*Exercise requirements*: Leaving out all pictures, transcribe exactly the lines between the line with "PIR pin OUT: GP18 -> GP11" and the last line of the records below, both included.

(Items from a data source)
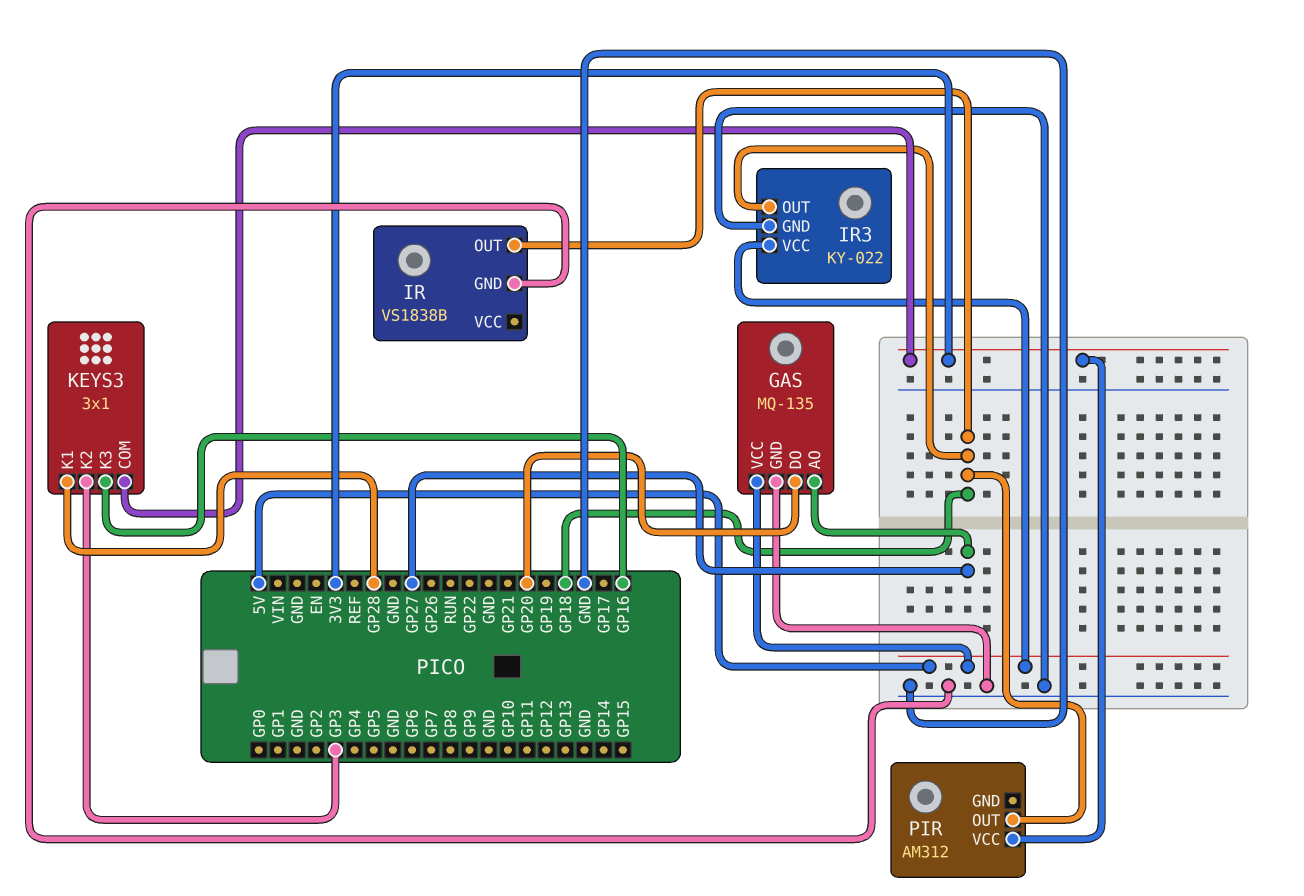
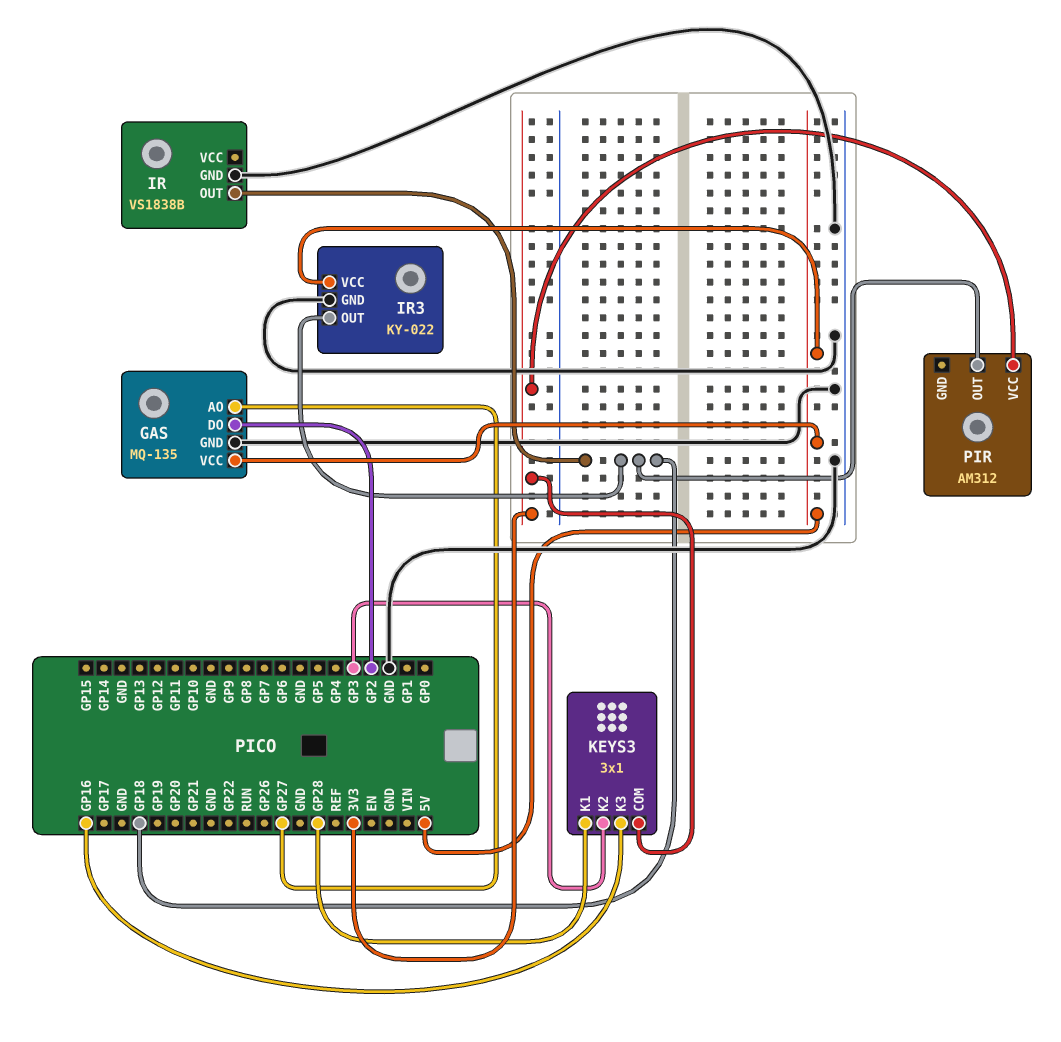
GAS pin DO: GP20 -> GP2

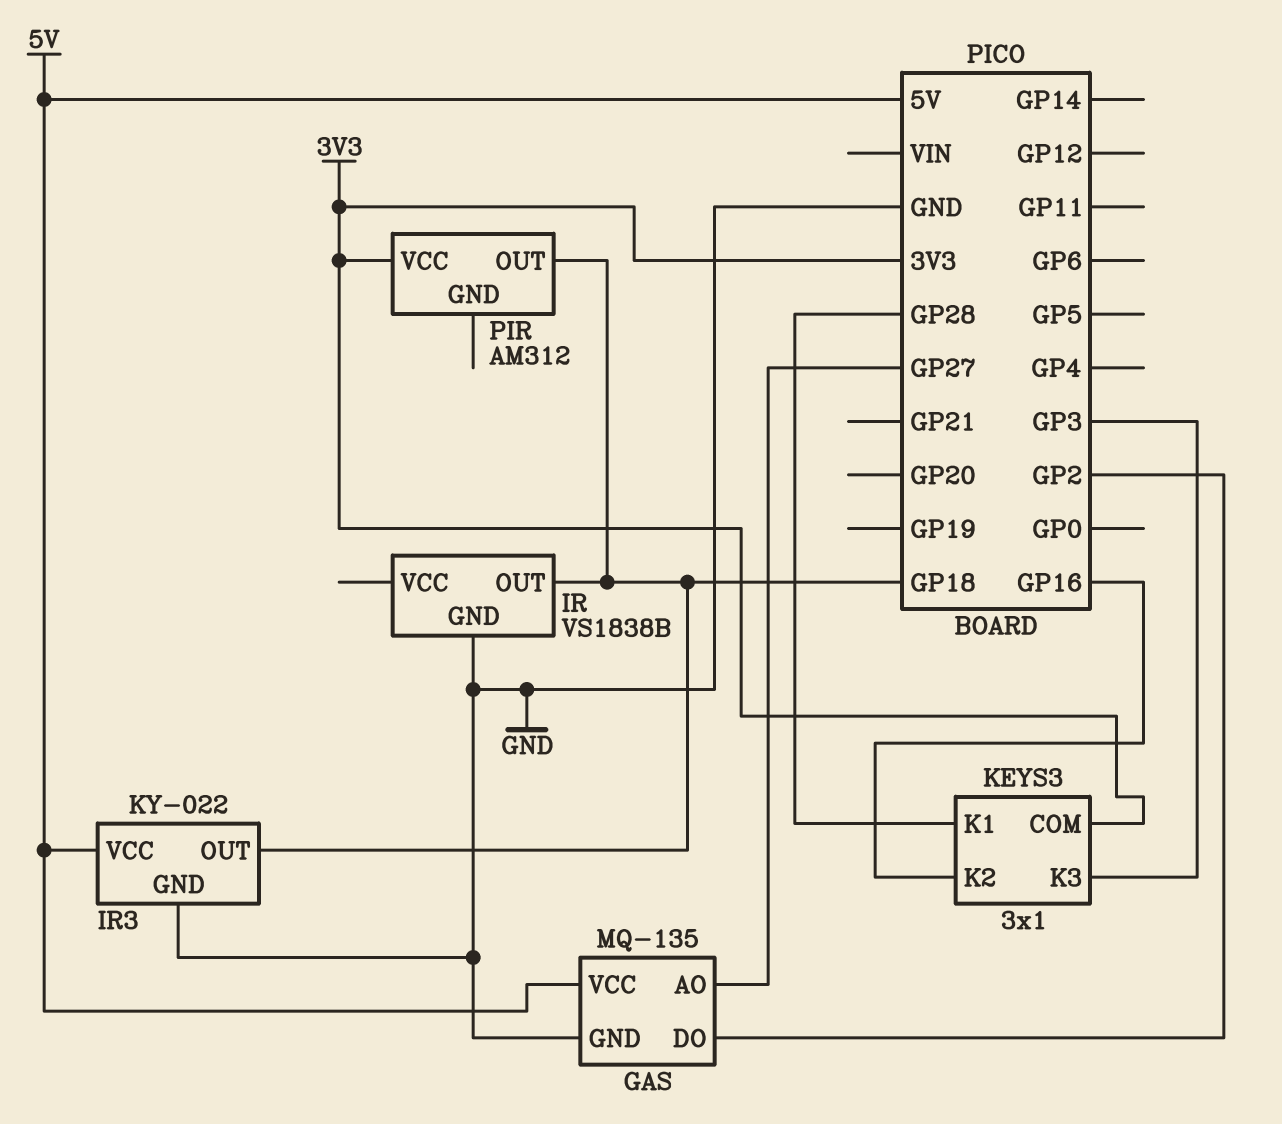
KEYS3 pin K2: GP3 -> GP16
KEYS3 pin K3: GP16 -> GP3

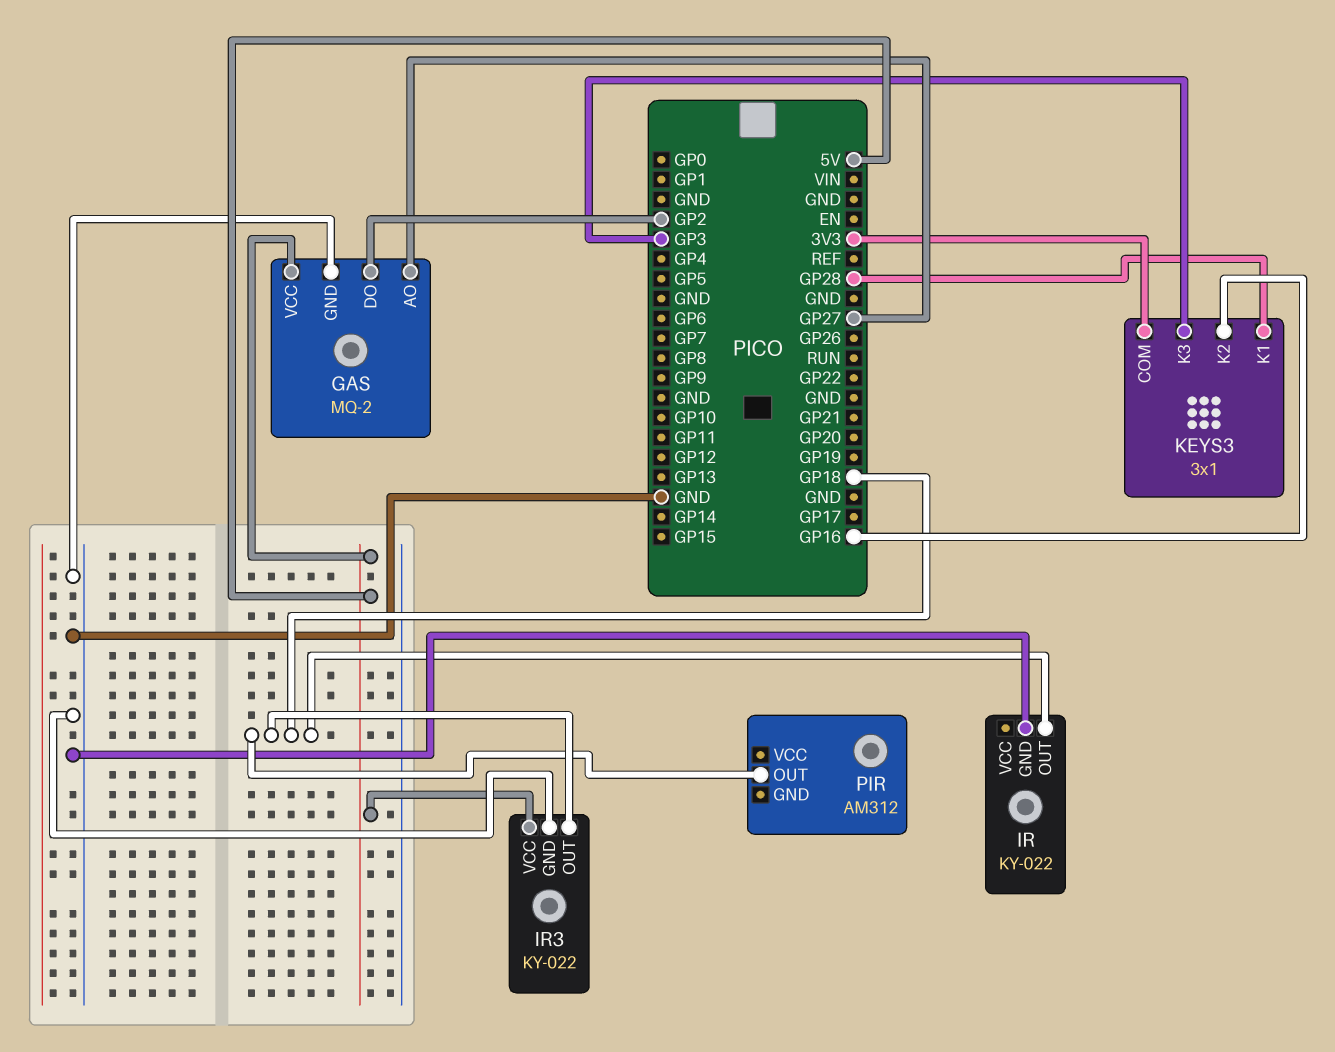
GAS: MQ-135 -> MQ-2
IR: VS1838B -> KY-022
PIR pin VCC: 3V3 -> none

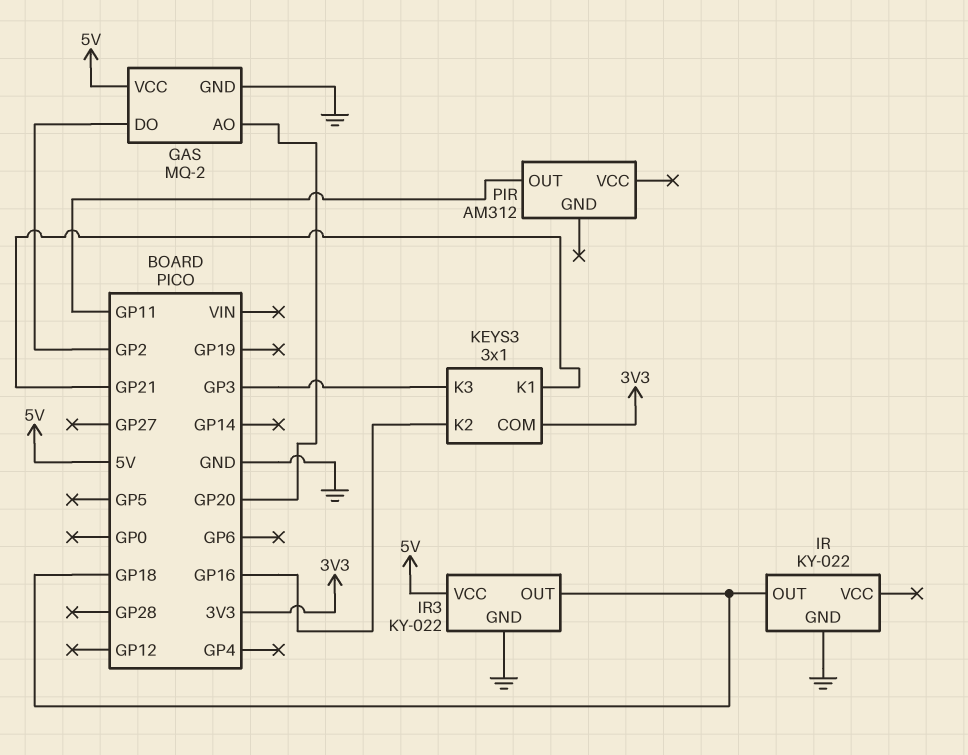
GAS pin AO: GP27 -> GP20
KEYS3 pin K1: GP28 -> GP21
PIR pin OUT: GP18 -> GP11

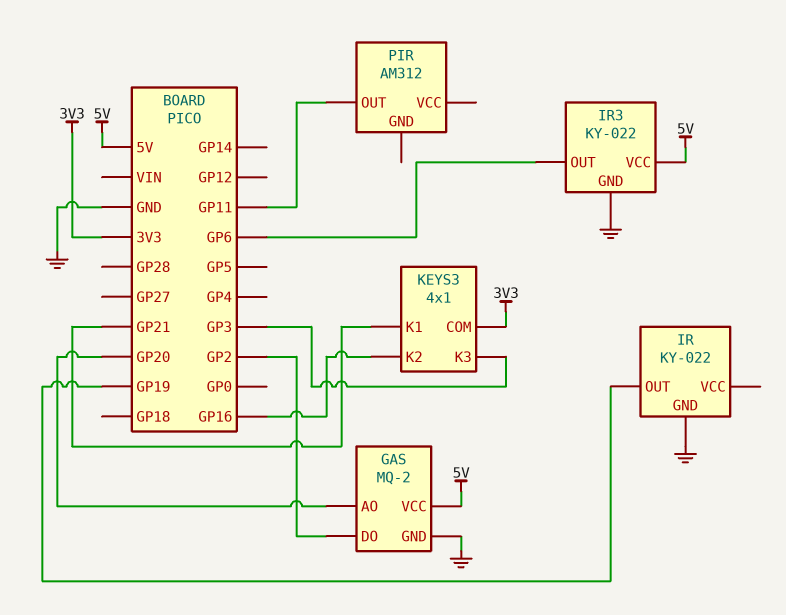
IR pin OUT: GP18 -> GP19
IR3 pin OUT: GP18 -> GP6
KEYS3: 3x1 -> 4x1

*Solved problem*:
PIR pin OUT: GP18 -> GP11

IR pin OUT: GP18 -> GP19
IR3 pin OUT: GP18 -> GP6
KEYS3: 3x1 -> 4x1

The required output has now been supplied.